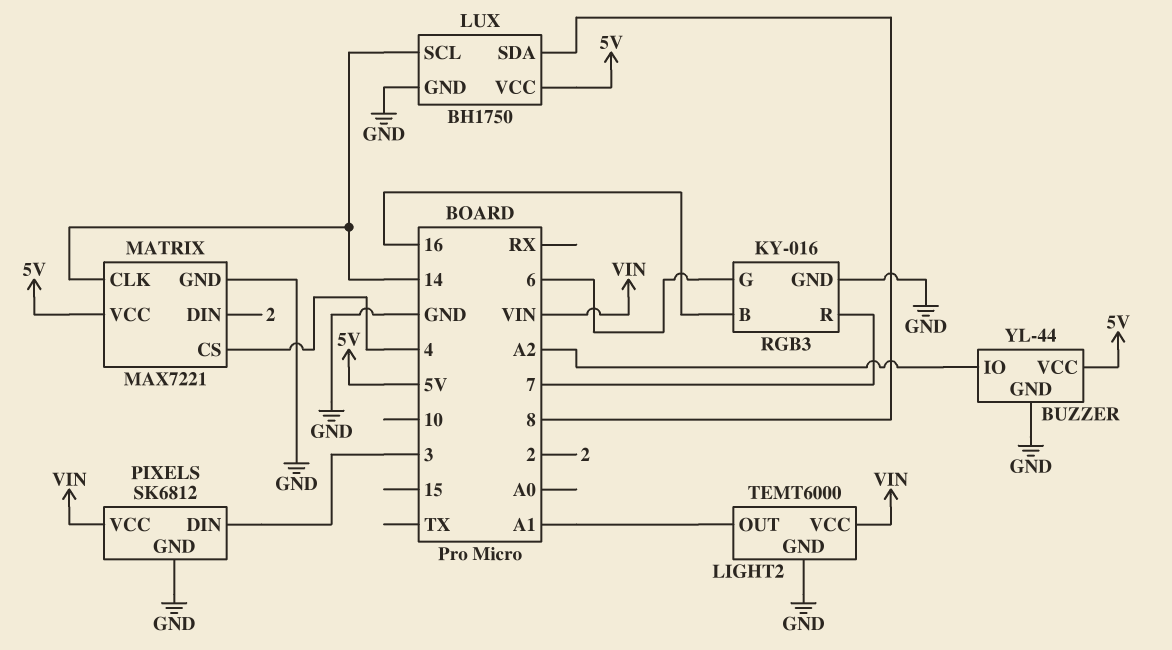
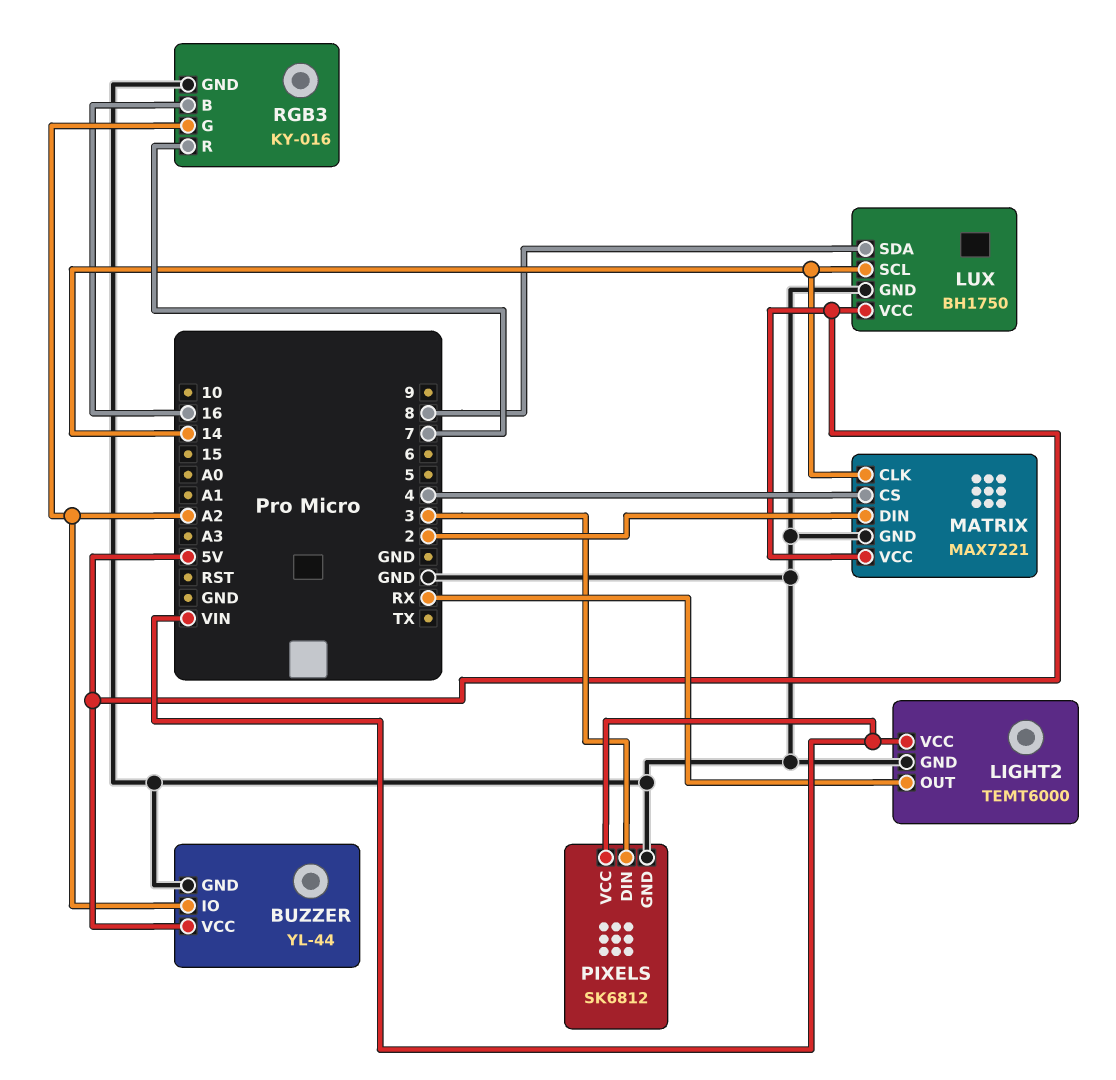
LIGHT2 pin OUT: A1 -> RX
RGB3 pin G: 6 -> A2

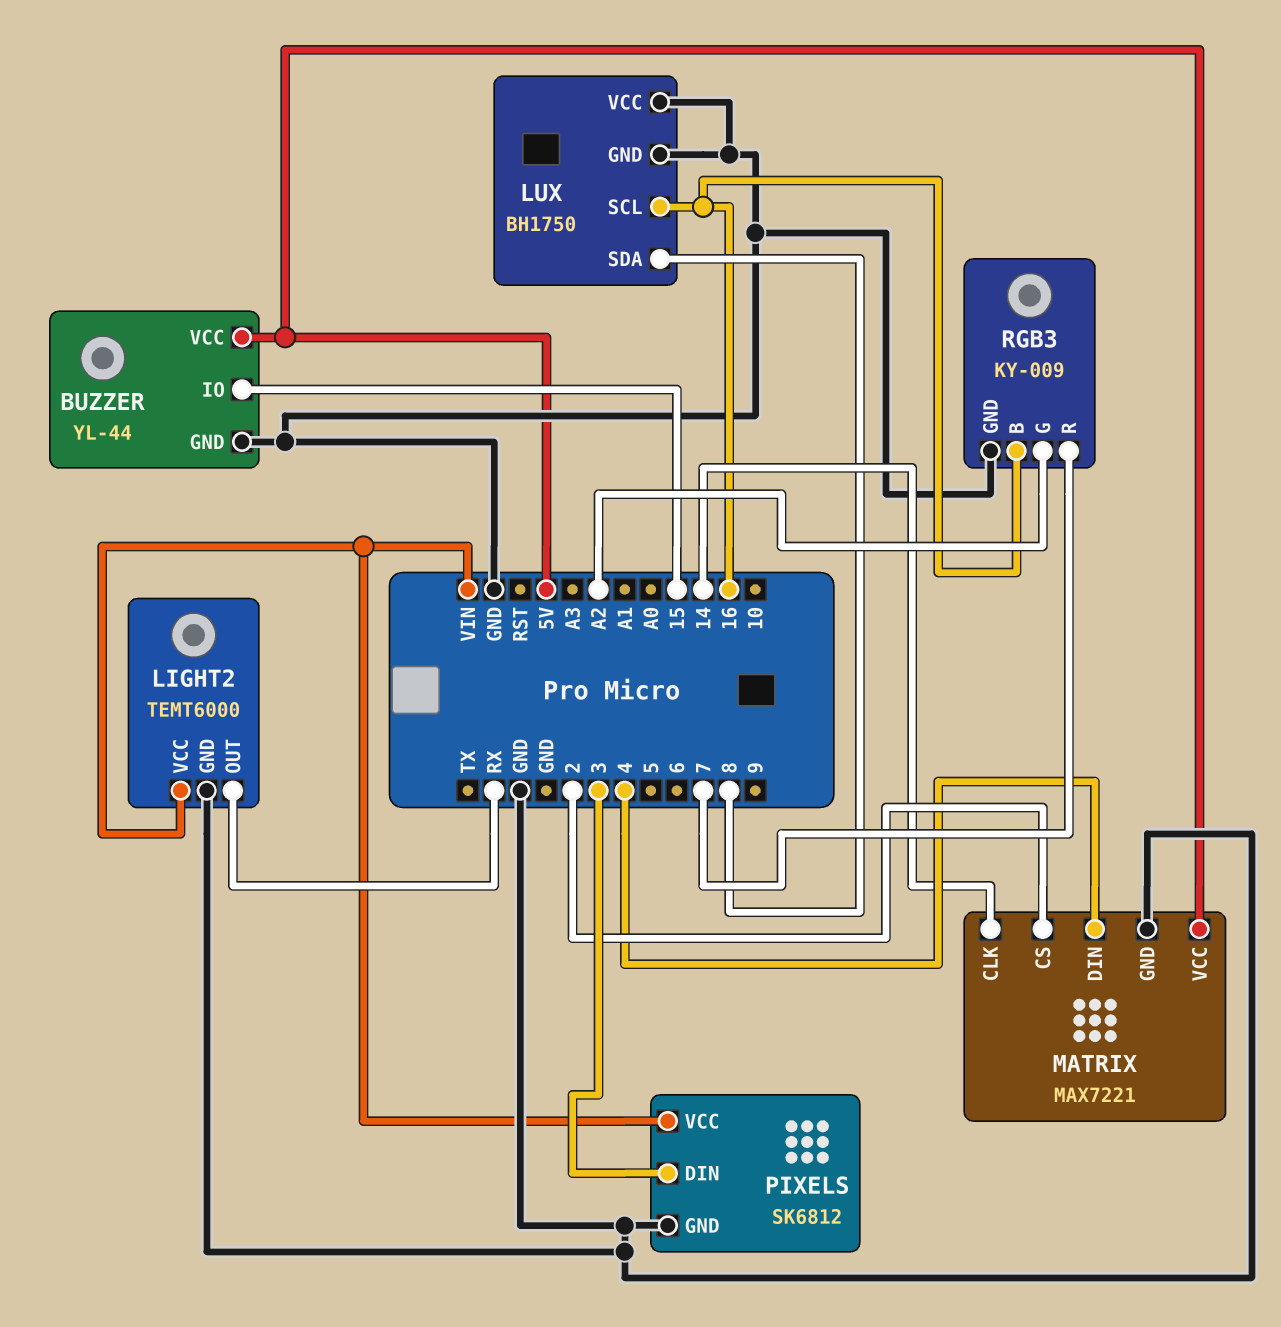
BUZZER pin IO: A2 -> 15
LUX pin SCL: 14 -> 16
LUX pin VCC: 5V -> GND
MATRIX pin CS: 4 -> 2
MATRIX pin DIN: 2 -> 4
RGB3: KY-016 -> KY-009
---
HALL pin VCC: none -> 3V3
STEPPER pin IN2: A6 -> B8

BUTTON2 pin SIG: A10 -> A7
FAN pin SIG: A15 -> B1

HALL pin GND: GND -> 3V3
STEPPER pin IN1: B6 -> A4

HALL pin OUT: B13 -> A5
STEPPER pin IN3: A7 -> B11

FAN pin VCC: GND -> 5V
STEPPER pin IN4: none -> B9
---
Copy every line of the data where "none" is found.

■ Task result
HALL pin VCC: none -> 3V3
STEPPER pin IN4: none -> B9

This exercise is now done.